AIM OF THE EXERCISE: Copy the data that follows exactly as it is, excluding all pictures.

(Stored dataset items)

※

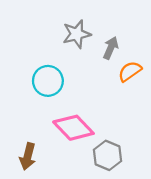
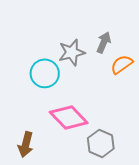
gray star: (77, 34) -> (72, 52), moved

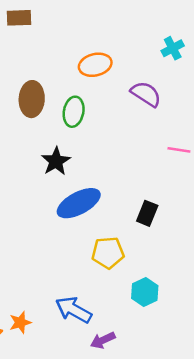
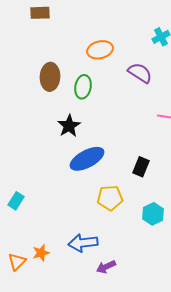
cyan hexagon: (145, 292) -> (153, 214), moved
blue arrow: (74, 310) -> (83, 243), turned -36

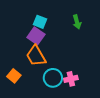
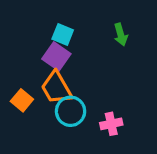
orange square: (14, 76) -> (22, 100), moved
cyan circle: (53, 78) -> (71, 111), moved

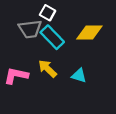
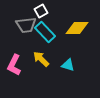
white square: (48, 13) -> (41, 11), turned 32
pink L-shape: (16, 76) -> (14, 65), turned -75

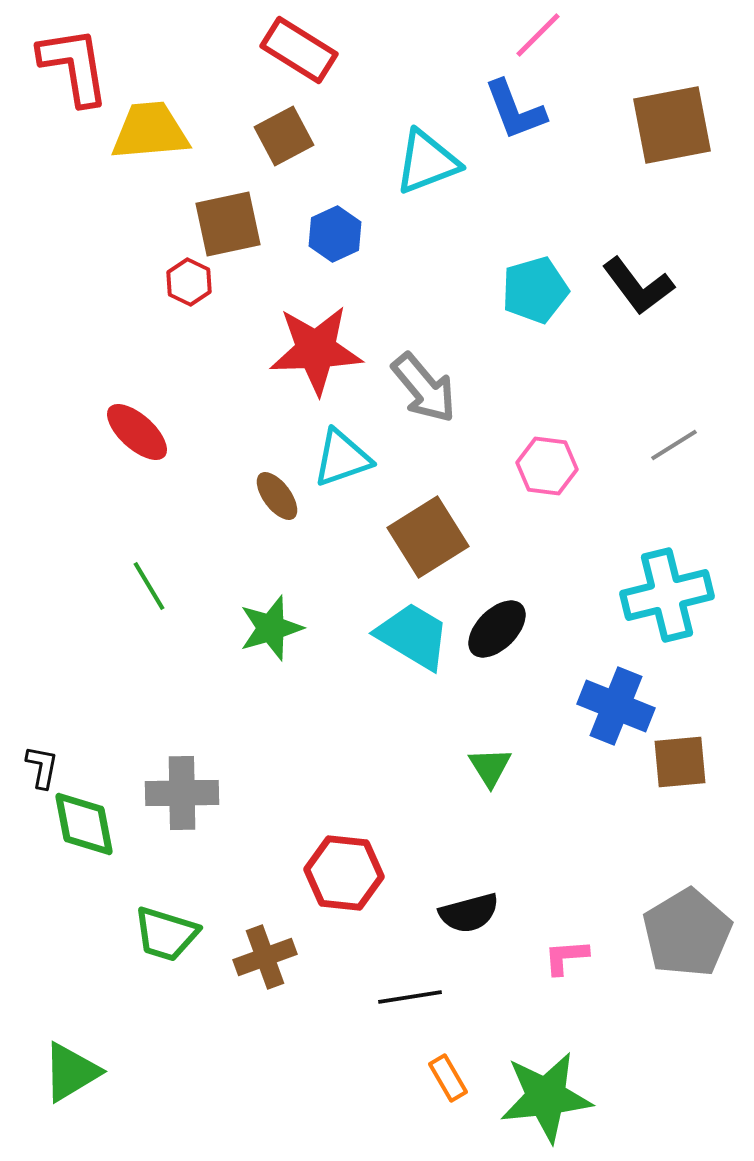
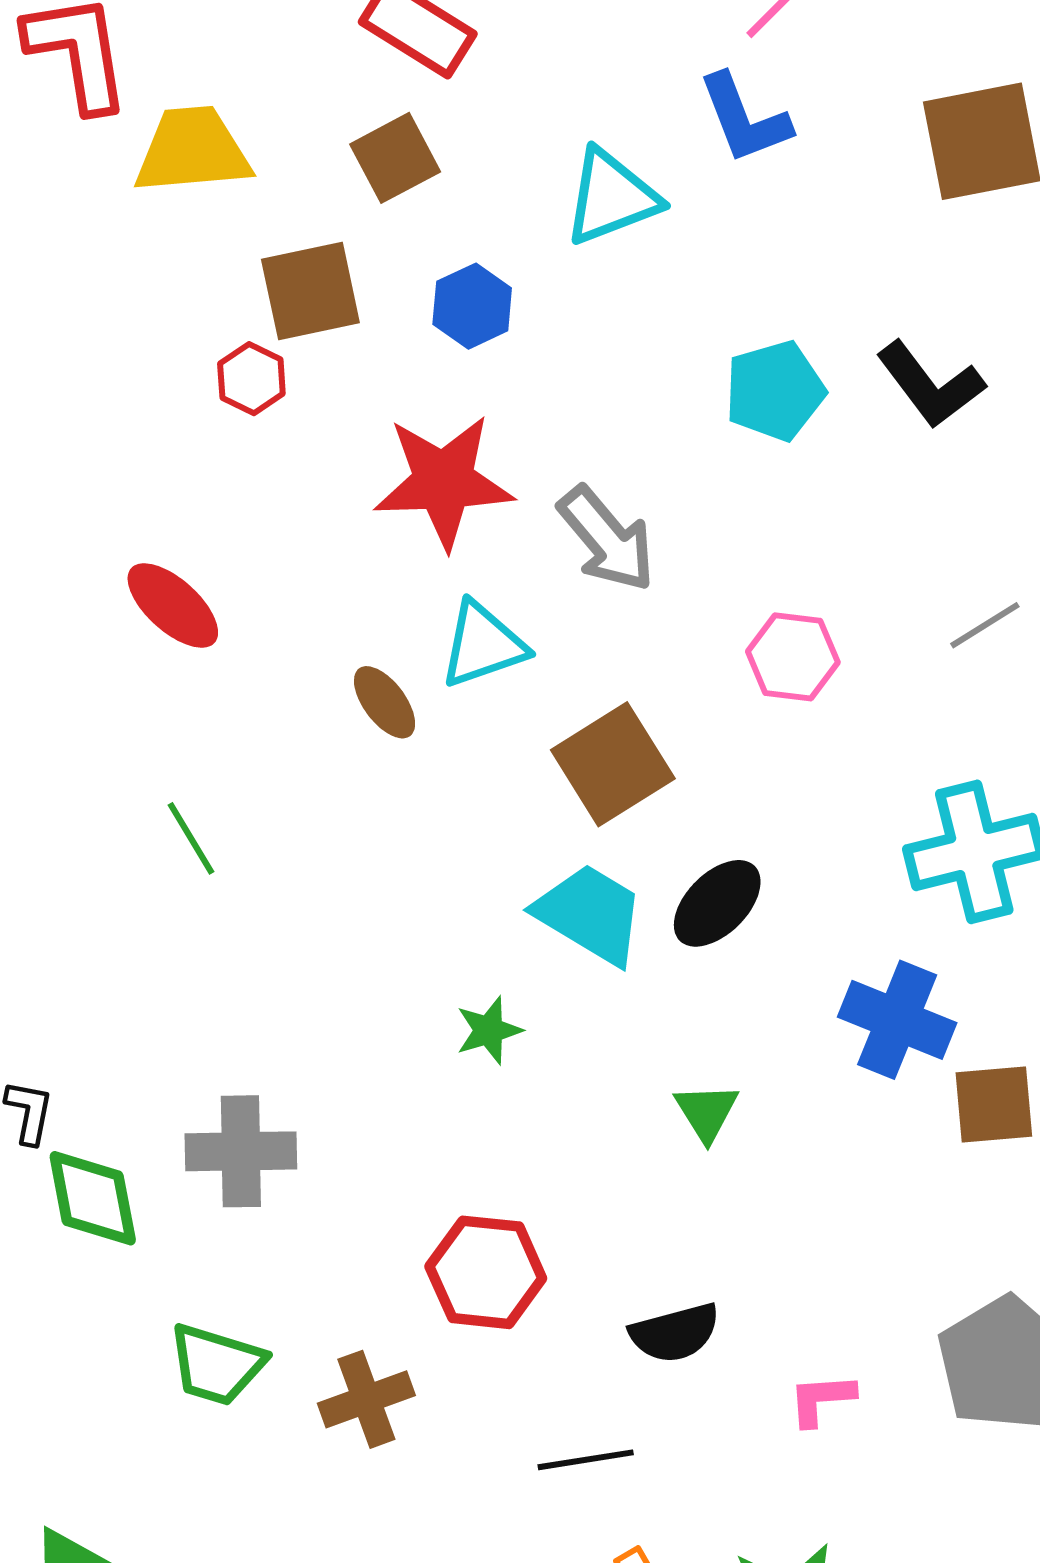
green star: (271, 628) -> (489, 1030), moved, size x0.7

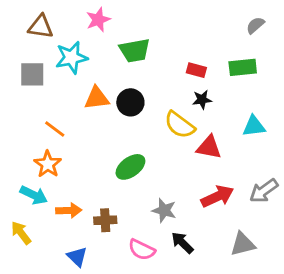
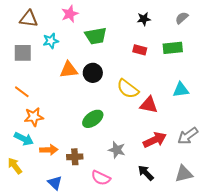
cyan star: (72, 58) -> (51, 41), size x0.7
black star: (202, 100) -> (144, 19), moved
orange line: (55, 129) -> (22, 92), moved
orange star: (48, 164) -> (34, 117), turned 30
black arrow: (182, 243) -> (146, 173), moved
gray triangle: (243, 244) -> (184, 174), moved

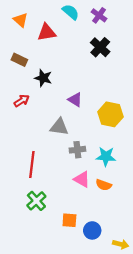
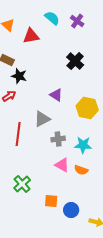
black cross: (100, 47) -> (75, 61), moved
black star: (43, 78) -> (19, 76), moved
gray triangle: (59, 127) -> (42, 119), turned -36
red line: (32, 164) -> (18, 134), moved

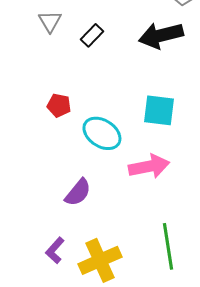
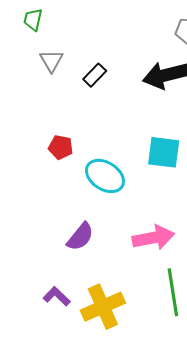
pink arrow: (149, 166) -> (153, 238), moved
purple L-shape: (55, 250) -> (57, 296), turned 92

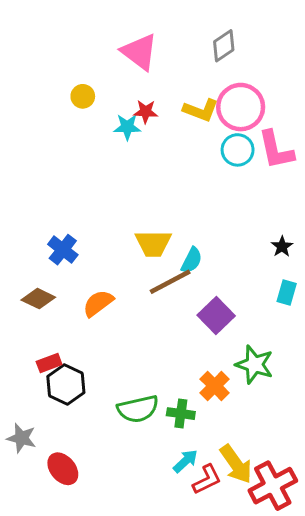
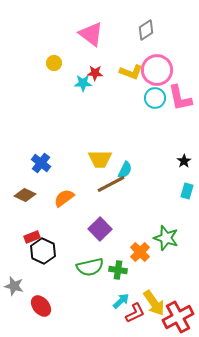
purple square: (216, 315) -> (100, 229), moved

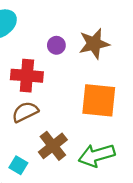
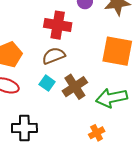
cyan square: (18, 165) -> (47, 83), moved

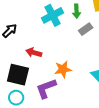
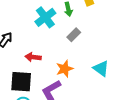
gray rectangle: (86, 29) -> (74, 35), moved

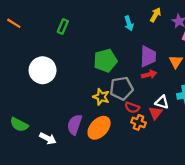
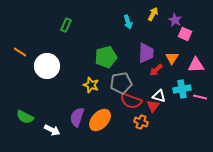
orange line: (14, 23) -> (20, 52), moved
red arrow: (149, 74) -> (156, 70), moved, turned 152
yellow star: (101, 97) -> (91, 85), moved
red semicircle: (132, 108) -> (131, 101), size x1.5
orange cross: (138, 122) -> (141, 122), moved

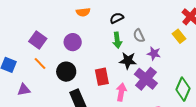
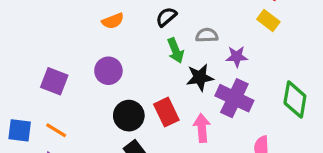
gray semicircle: (139, 36) -> (207, 35), turned 128
orange line: (40, 63) -> (56, 130), moved
black circle: (66, 72) -> (129, 116), moved

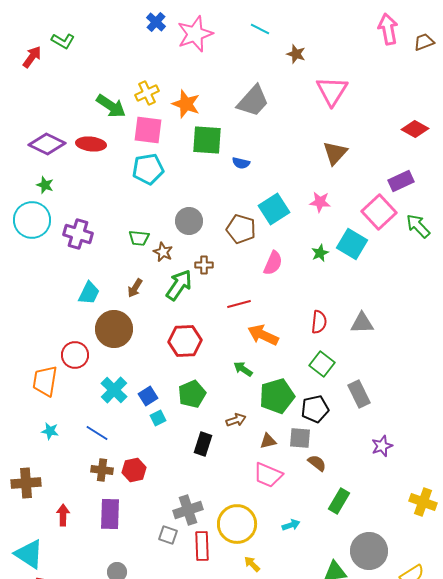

※

SOLUTION BELOW:
gray star: (77, 34) -> (72, 52), moved

cyan hexagon: (145, 292) -> (153, 214), moved
blue arrow: (74, 310) -> (83, 243), turned -36

orange square: (14, 76) -> (22, 100), moved
cyan circle: (53, 78) -> (71, 111), moved

white square: (48, 13) -> (41, 11), turned 32
pink L-shape: (16, 76) -> (14, 65), turned -75

green star: (271, 628) -> (489, 1030), moved, size x0.7

cyan star: (72, 58) -> (51, 41), size x0.7
black star: (202, 100) -> (144, 19), moved
orange line: (55, 129) -> (22, 92), moved
orange star: (48, 164) -> (34, 117), turned 30
black arrow: (182, 243) -> (146, 173), moved
gray triangle: (243, 244) -> (184, 174), moved

black cross: (100, 47) -> (75, 61), moved
black star: (43, 78) -> (19, 76), moved
gray triangle: (59, 127) -> (42, 119), turned -36
red line: (32, 164) -> (18, 134), moved

pink arrow: (149, 166) -> (153, 238), moved
purple L-shape: (55, 250) -> (57, 296), turned 92

purple square: (216, 315) -> (100, 229), moved

cyan square: (18, 165) -> (47, 83), moved

gray rectangle: (86, 29) -> (74, 35), moved

orange line: (14, 23) -> (20, 52), moved
red arrow: (149, 74) -> (156, 70), moved, turned 152
yellow star: (101, 97) -> (91, 85), moved
red semicircle: (132, 108) -> (131, 101), size x1.5
orange cross: (138, 122) -> (141, 122), moved

gray semicircle: (139, 36) -> (207, 35), turned 128
orange line: (40, 63) -> (56, 130), moved
black circle: (66, 72) -> (129, 116), moved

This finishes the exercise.